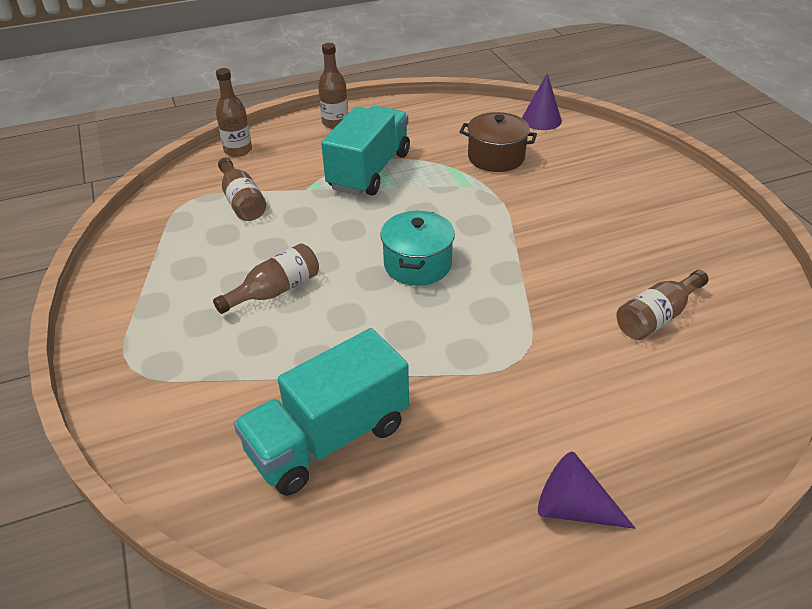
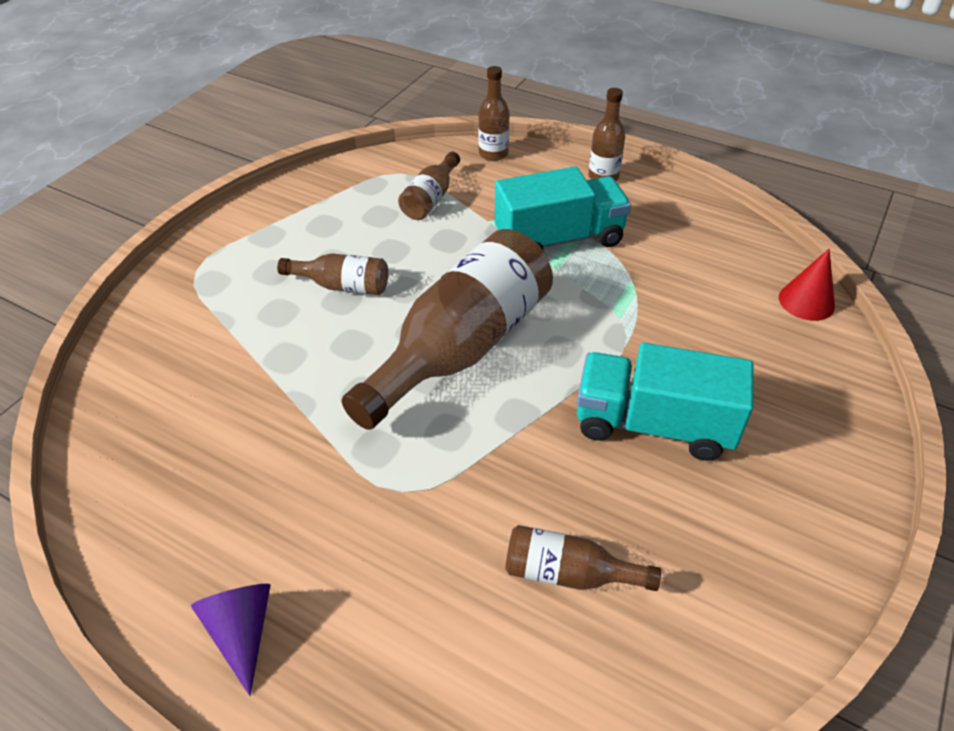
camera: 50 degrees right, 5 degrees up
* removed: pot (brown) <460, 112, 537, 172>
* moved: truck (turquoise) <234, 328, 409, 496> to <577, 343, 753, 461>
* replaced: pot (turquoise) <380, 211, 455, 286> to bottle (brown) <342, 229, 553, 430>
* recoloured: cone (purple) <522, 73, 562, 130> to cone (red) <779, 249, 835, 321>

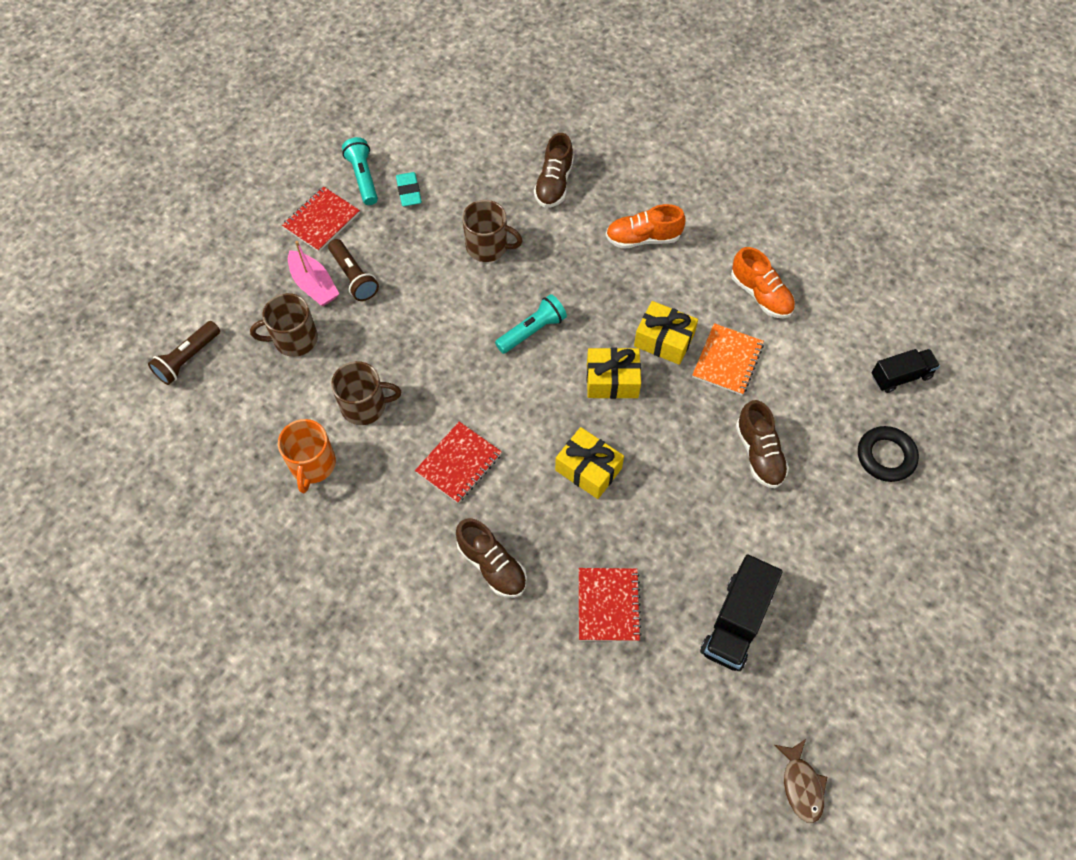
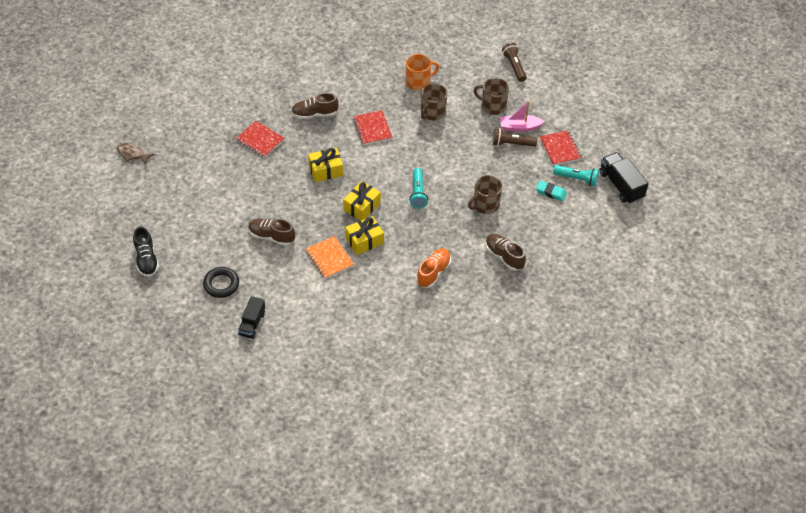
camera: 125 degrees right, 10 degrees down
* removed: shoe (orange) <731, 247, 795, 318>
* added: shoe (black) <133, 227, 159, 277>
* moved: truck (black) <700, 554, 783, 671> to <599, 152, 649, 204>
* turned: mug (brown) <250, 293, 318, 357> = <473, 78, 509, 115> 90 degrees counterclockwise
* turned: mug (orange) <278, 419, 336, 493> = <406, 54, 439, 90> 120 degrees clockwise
.....
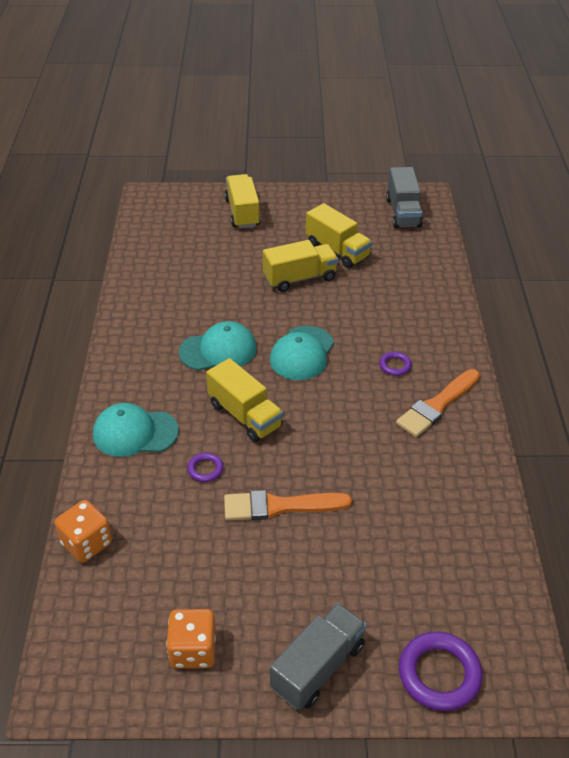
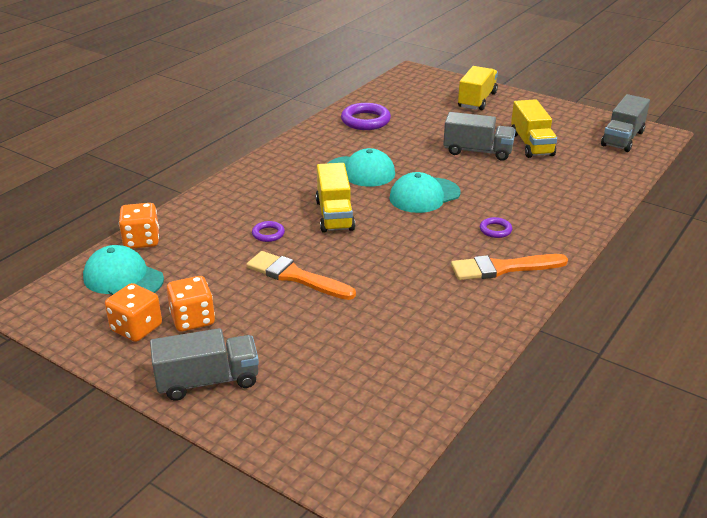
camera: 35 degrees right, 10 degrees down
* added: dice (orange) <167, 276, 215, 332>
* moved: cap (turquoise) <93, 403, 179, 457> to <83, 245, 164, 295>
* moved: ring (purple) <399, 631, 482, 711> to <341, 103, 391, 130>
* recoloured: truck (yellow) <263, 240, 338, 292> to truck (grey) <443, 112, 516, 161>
.....
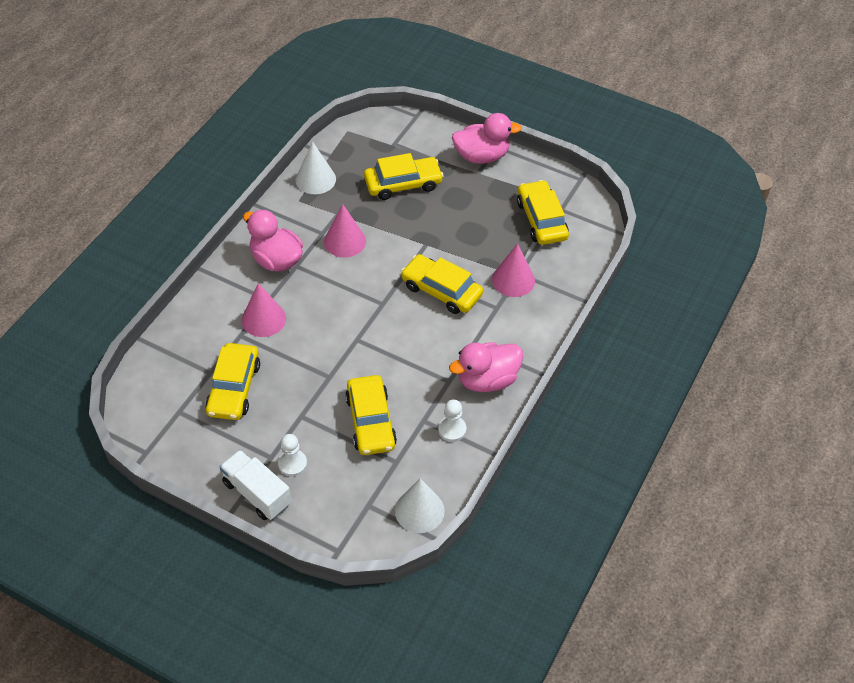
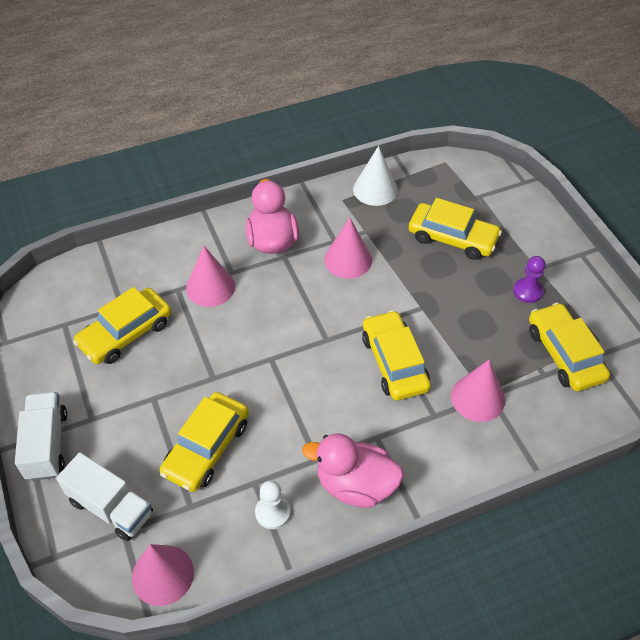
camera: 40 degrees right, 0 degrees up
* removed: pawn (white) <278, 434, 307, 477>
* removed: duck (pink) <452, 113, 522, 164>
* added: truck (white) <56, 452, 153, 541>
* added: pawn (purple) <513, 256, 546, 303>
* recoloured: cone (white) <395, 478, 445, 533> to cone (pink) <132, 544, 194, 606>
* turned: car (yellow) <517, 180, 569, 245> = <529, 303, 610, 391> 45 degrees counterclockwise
.....
In the listing above, find the line holding "camera: 50 degrees right, 5 degrees up" and the line holding "229, 553, 430>", then output those two lines and every line between them exactly.

**RESPONSE TO THE EXERCISE**
camera: 50 degrees right, 5 degrees up
* removed: pot (brown) <460, 112, 537, 172>
* moved: truck (turquoise) <234, 328, 409, 496> to <577, 343, 753, 461>
* replaced: pot (turquoise) <380, 211, 455, 286> to bottle (brown) <342, 229, 553, 430>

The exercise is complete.